BEGIN PROVIDED RECORDS

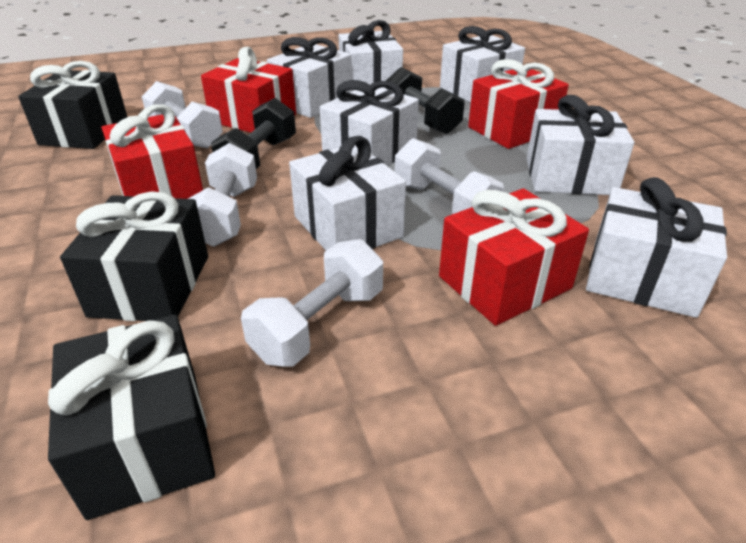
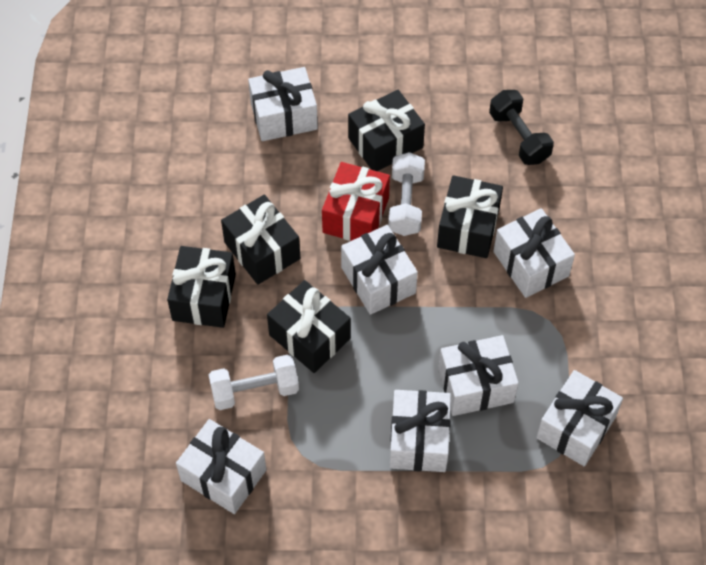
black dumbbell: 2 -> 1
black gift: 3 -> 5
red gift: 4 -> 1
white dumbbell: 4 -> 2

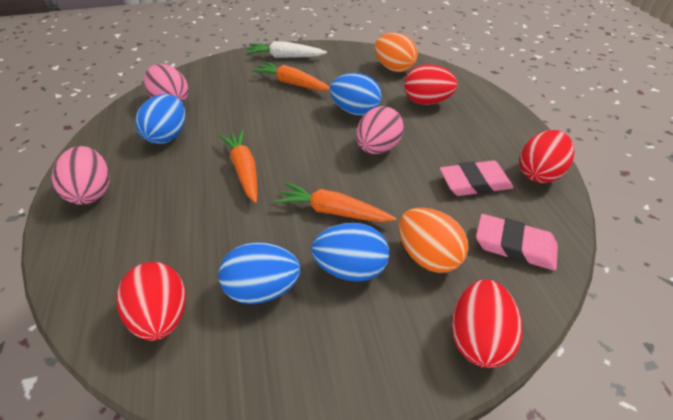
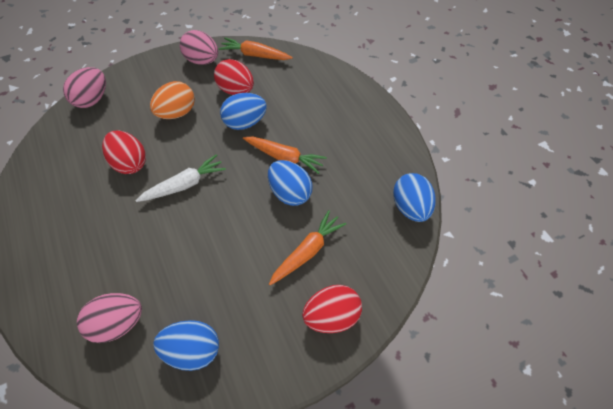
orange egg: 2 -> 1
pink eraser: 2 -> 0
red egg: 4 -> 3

END PROVIDED RECORDS

TASK DIRECTIONS | Reproduce the listing above exactly, excluding all pictures.

RESULT |
black dumbbell: 2 -> 1
black gift: 3 -> 5
red gift: 4 -> 1
white dumbbell: 4 -> 2

orange egg: 2 -> 1
pink eraser: 2 -> 0
red egg: 4 -> 3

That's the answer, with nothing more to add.